Requirement: The reply should hold every record, copied exactly, and none of the pictures.

The records:

==*==

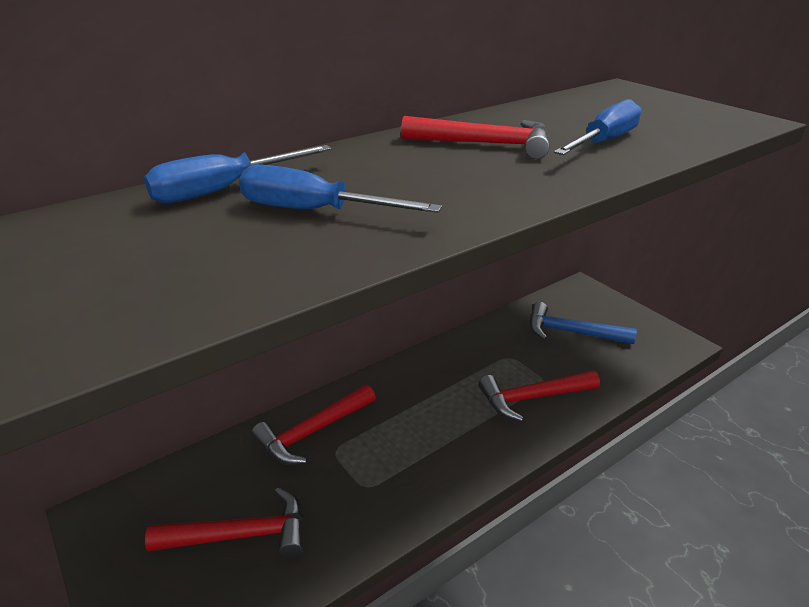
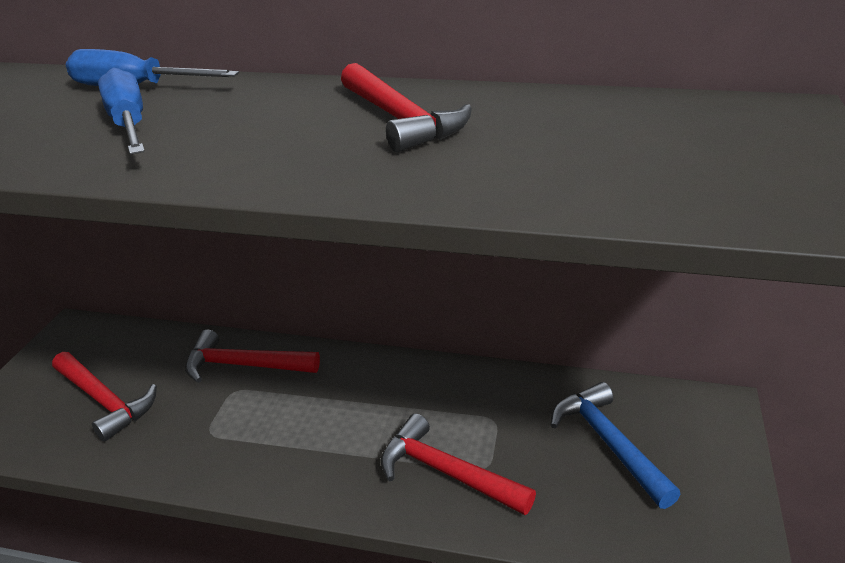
camera: 50 degrees right, 0 degrees up
(603, 142) = (521, 163): blue screwdriver -> none

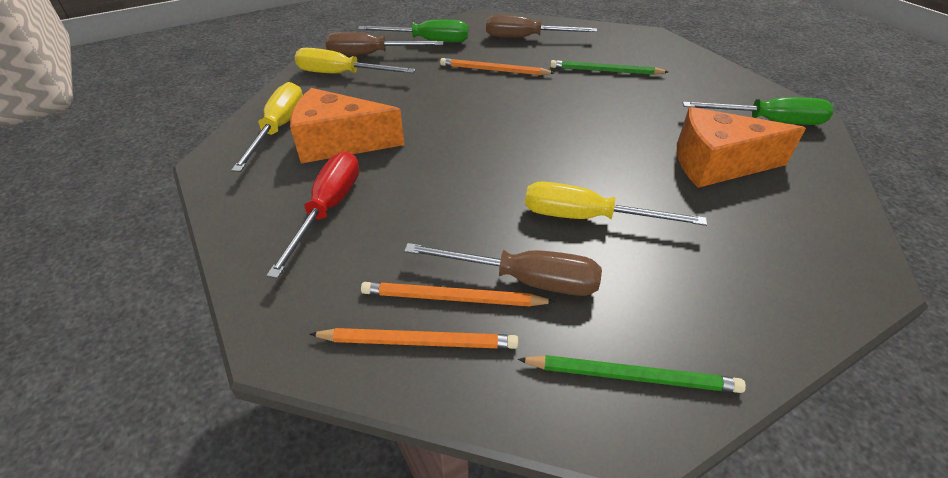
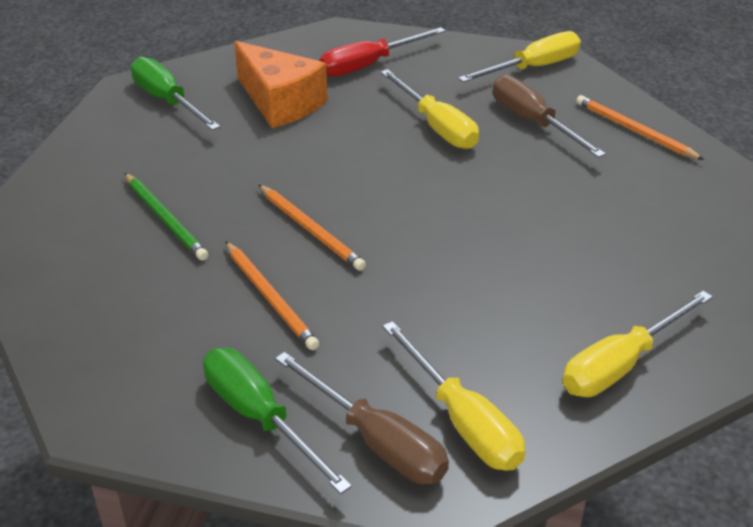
camera: 135 degrees left, 5 degrees down
(328, 209) = (631, 237): red screwdriver -> red screwdriver (368, 65)
(339, 143) = (566, 301): orange cheese -> none
(452, 298) = (591, 137): orange pencil -> orange pencil (311, 230)
(525, 38) = (133, 328): brown screwdriver -> none
(632, 376) = (533, 68): green pencil -> yellow screwdriver

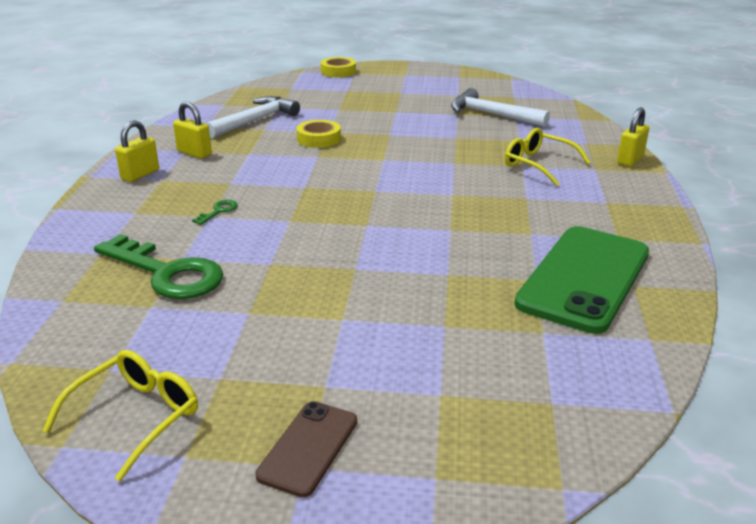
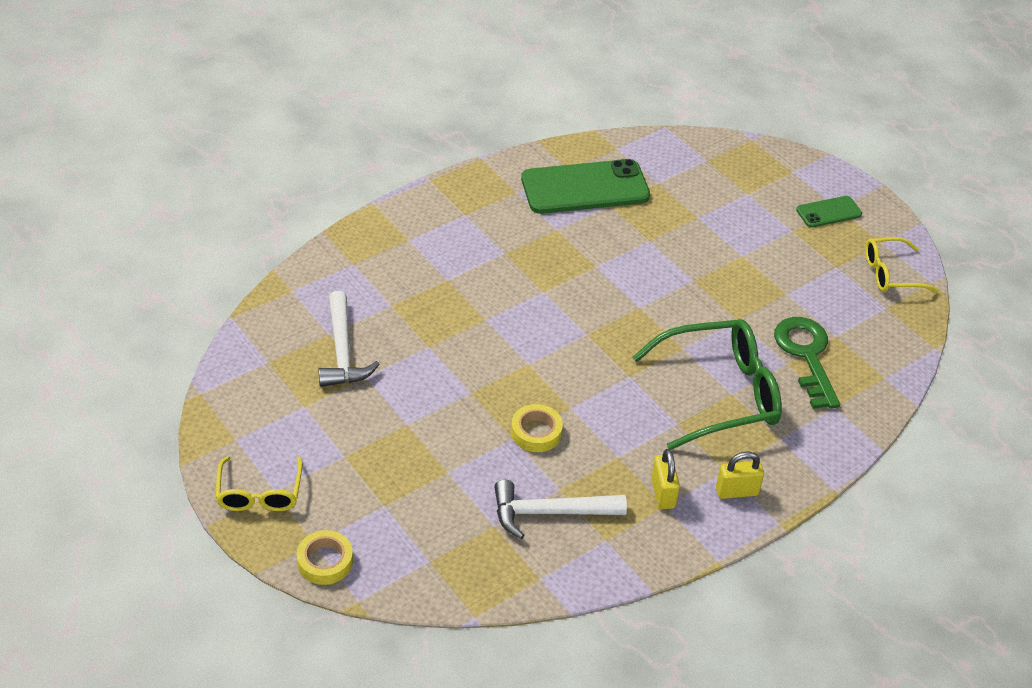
camera: 135 degrees left, 15 degrees up
(218, 211) = (720, 393): green key -> green glasses
(308, 448) = (828, 212): brown phone -> green phone
(538, 164) = (435, 271): yellow glasses -> yellow glasses (259, 493)
(630, 160) = (367, 228): yellow padlock -> none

==*==

Result of this exercise:
camera: 50 degrees right, 0 degrees up
(603, 142) = (521, 163): blue screwdriver -> none

camera: 135 degrees left, 5 degrees down
(328, 209) = (631, 237): red screwdriver -> red screwdriver (368, 65)
(339, 143) = (566, 301): orange cheese -> none
(452, 298) = (591, 137): orange pencil -> orange pencil (311, 230)
(525, 38) = (133, 328): brown screwdriver -> none
(632, 376) = (533, 68): green pencil -> yellow screwdriver

camera: 135 degrees left, 15 degrees up
(218, 211) = (720, 393): green key -> green glasses
(308, 448) = (828, 212): brown phone -> green phone
(538, 164) = (435, 271): yellow glasses -> yellow glasses (259, 493)
(630, 160) = (367, 228): yellow padlock -> none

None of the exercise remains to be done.